◆ **Problem to work on**:
Could you return every line of the records below that contains the word "degrees"?

[Scene edit records]
- Opening Delimiter -

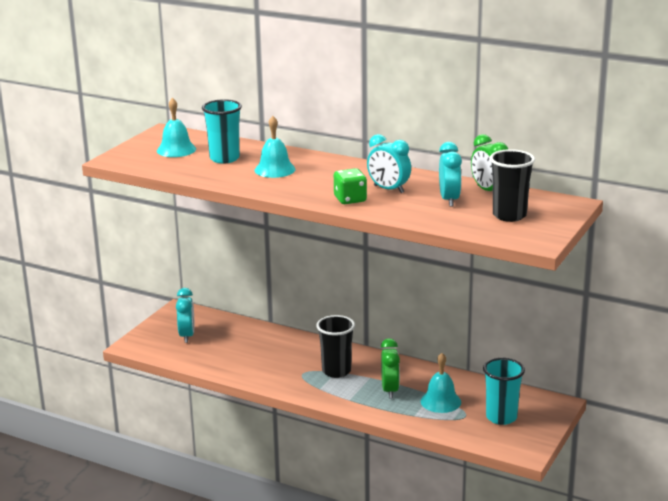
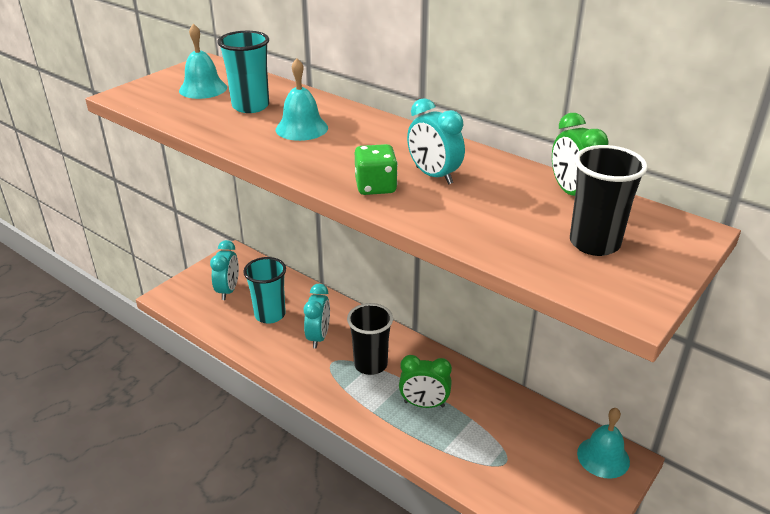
camera: 10 degrees right, 10 degrees up
(390, 390) = (424, 404): green clock -> green clock turned 90 degrees clockwise
(440, 401) = (480, 432): turquoise bell -> turquoise bell (603, 457)
(449, 200) = (512, 203): turquoise clock -> turquoise clock (318, 337)
(501, 417) = (551, 472): turquoise cup -> turquoise cup (270, 315)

- Closing Delimiter -

◆ **Task output**:
camera: 10 degrees right, 10 degrees up
(390, 390) = (424, 404): green clock -> green clock turned 90 degrees clockwise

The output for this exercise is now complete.